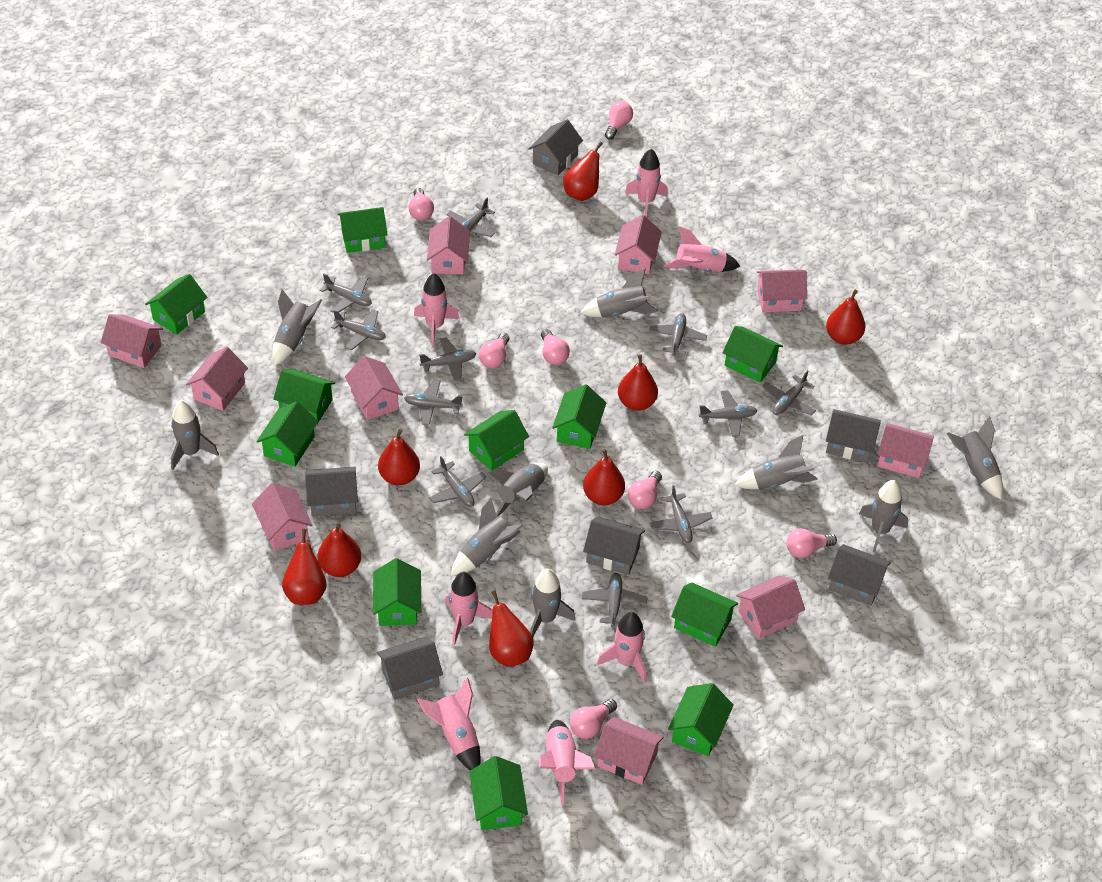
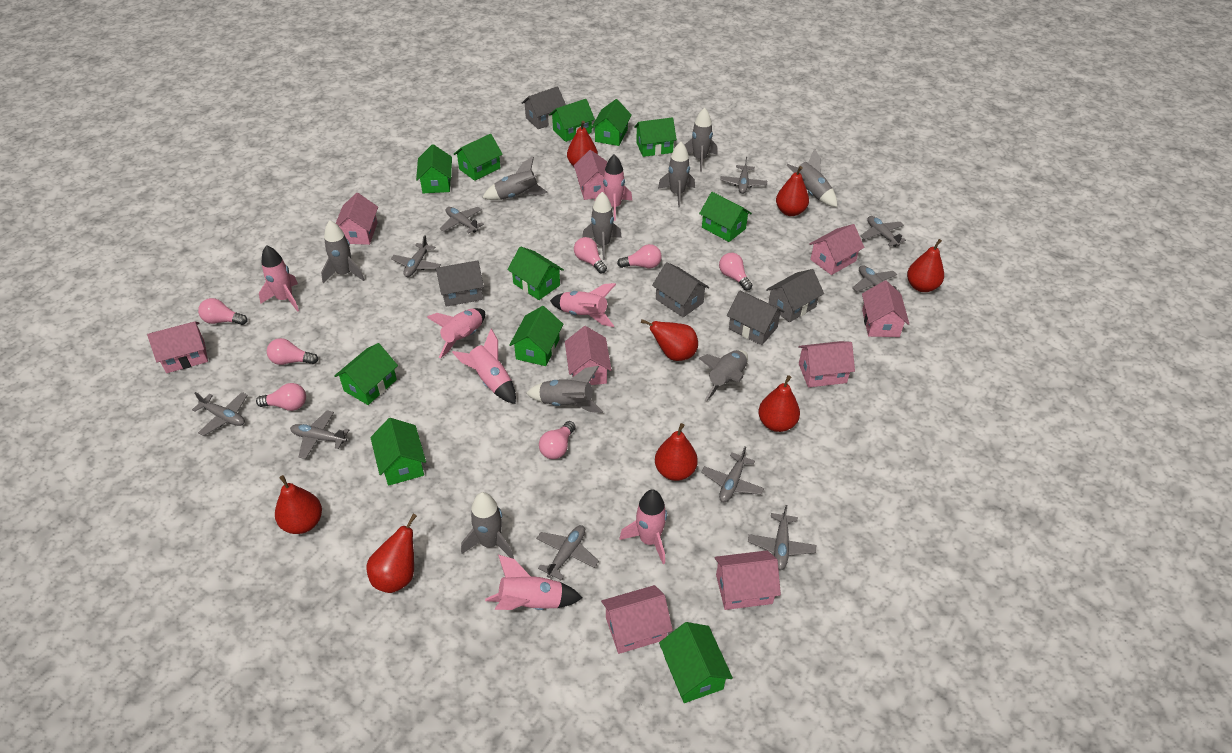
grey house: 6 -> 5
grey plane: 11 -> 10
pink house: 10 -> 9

--

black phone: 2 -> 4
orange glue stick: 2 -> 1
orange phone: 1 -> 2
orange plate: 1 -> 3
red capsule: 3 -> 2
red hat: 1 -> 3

▶ _ACTIVITY_: For every line in the listing above that mentions the word "orange", make a copy.

▶ _COMPLETED TASK_:
orange glue stick: 2 -> 1
orange phone: 1 -> 2
orange plate: 1 -> 3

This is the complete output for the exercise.